↓↓↓
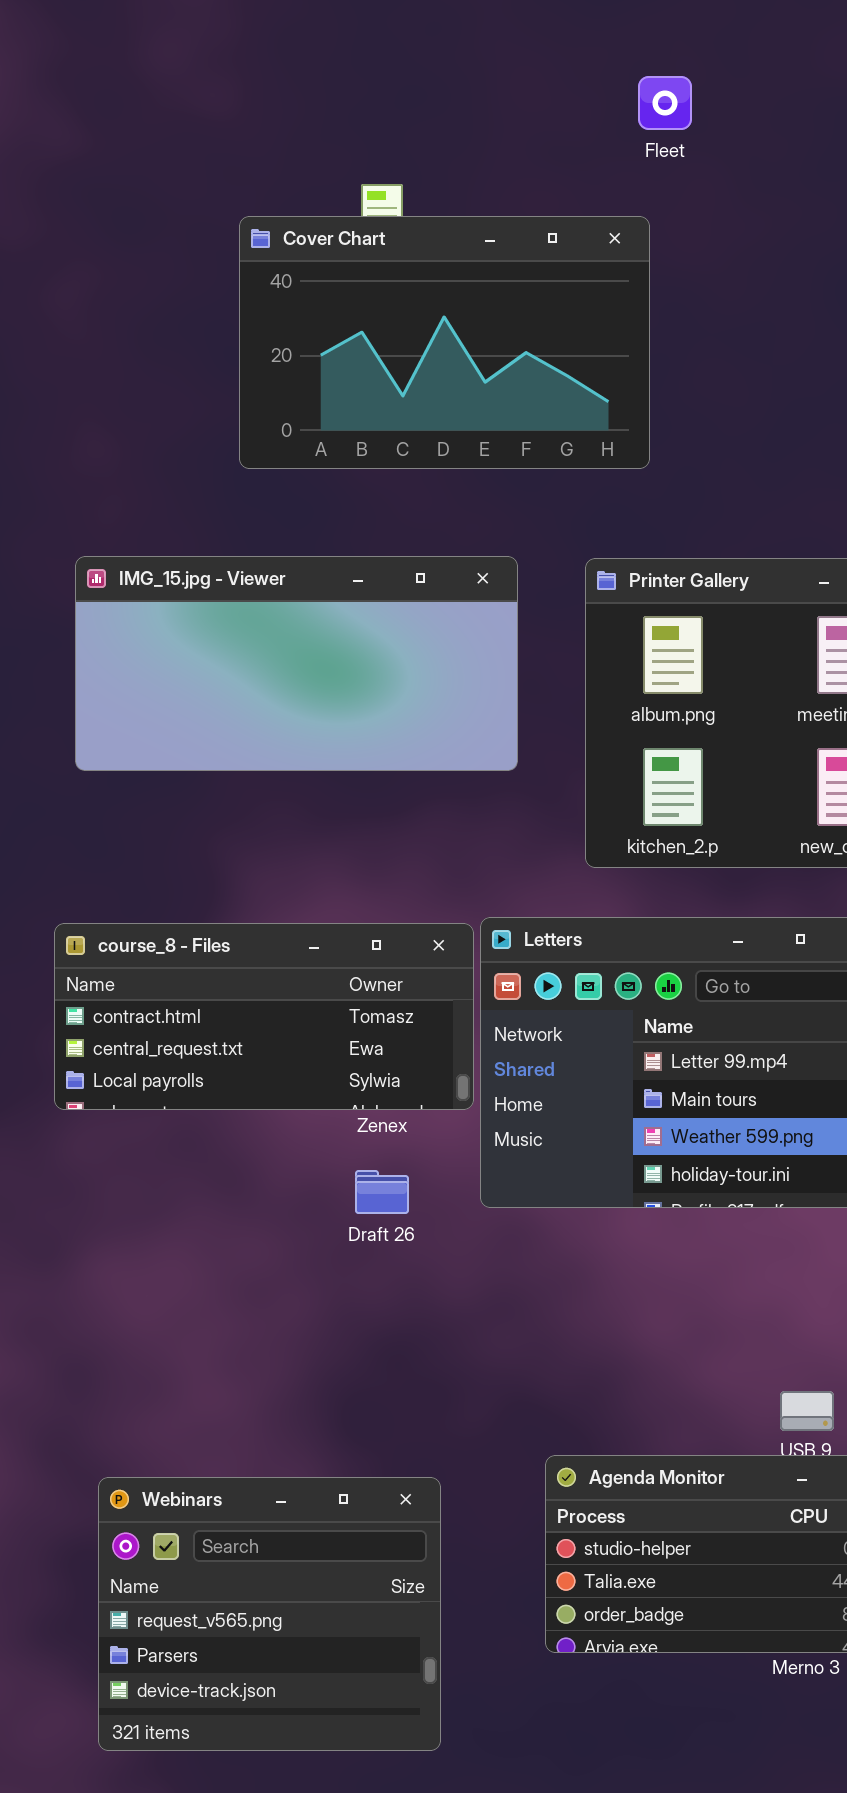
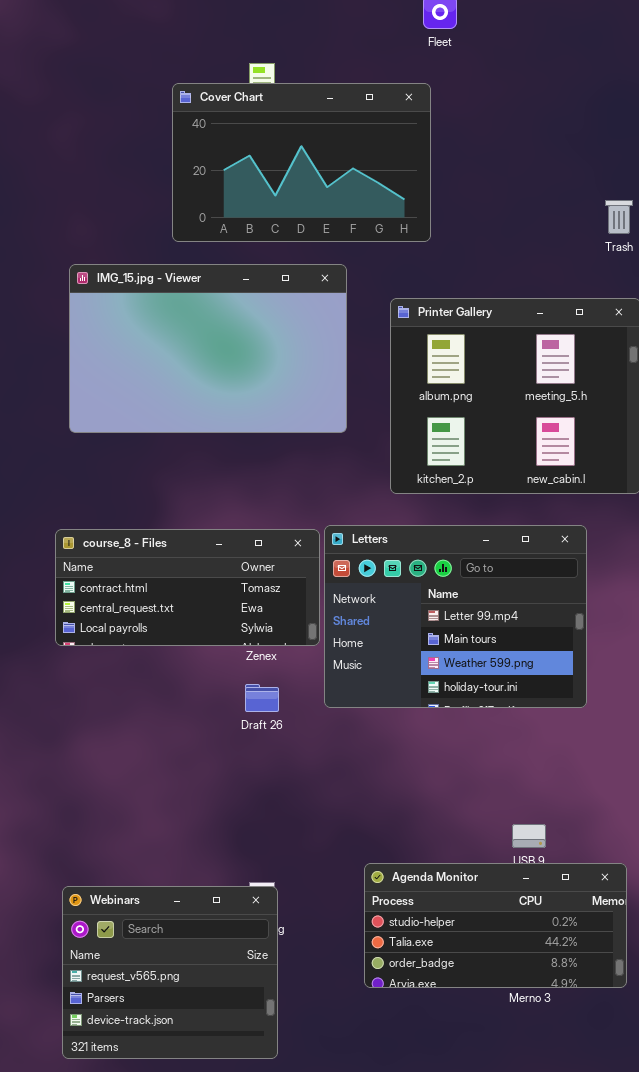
IMG_15.jpg - Viewer: [75,556,518,771] -> [69,264,347,433], resized
Webinars: [98,1477,441,1751] -> [62,886,278,1059], moved

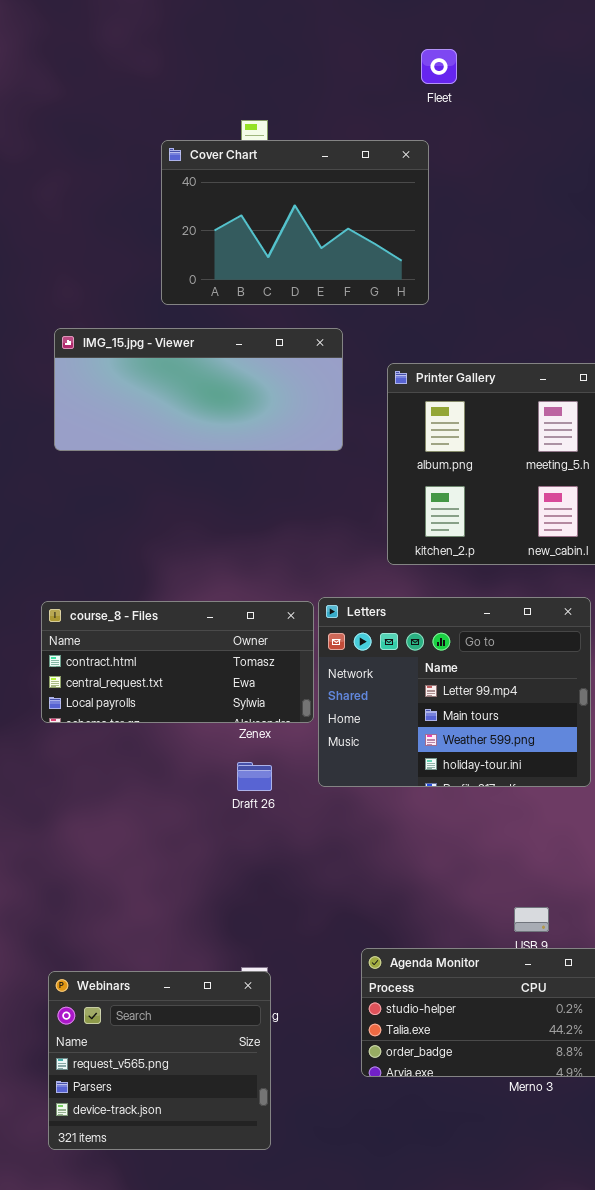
IMG_15.jpg - Viewer: [69,264,347,433] -> [54,328,343,451], resized

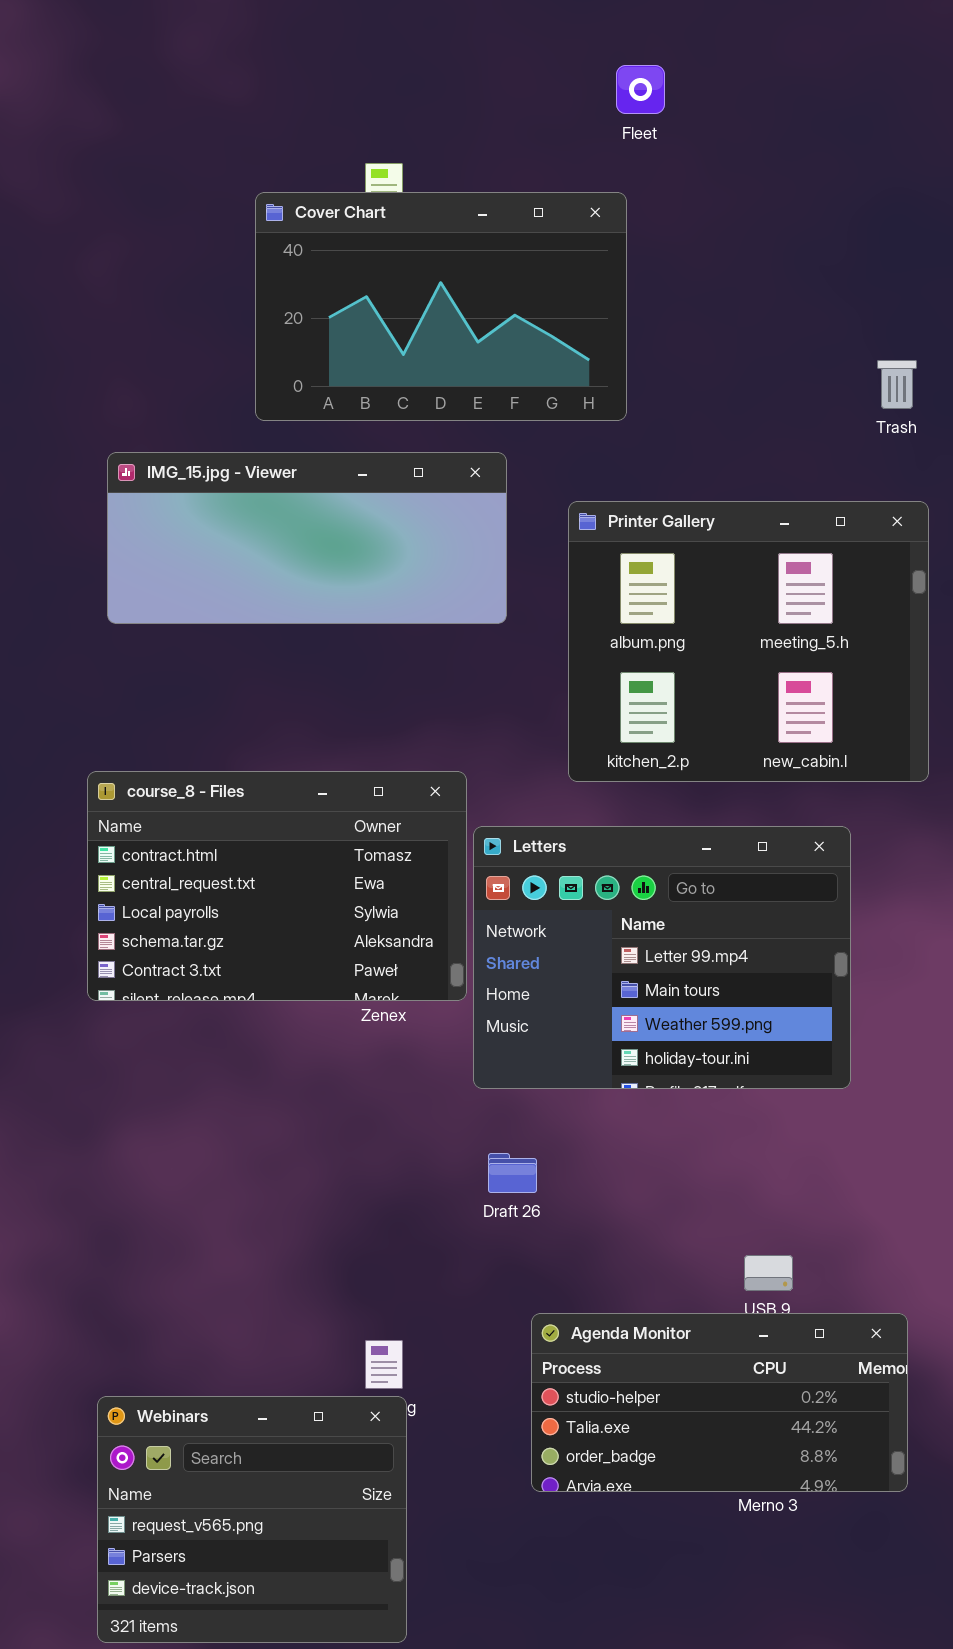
course_8 - Files: [41,601,314,723] -> [87,771,467,1001], resized
Draft 26: [237,762,272,791] -> [488,1153,537,1193], moved
Webinars: [48,971,271,1150] -> [97,1396,407,1643], moved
↑↑↑
* [REQUIRED WORK]: Count, in the records above, the lines that contain the word "resized"; the answer is that number alone.

* [RESPONSE AREA]: 3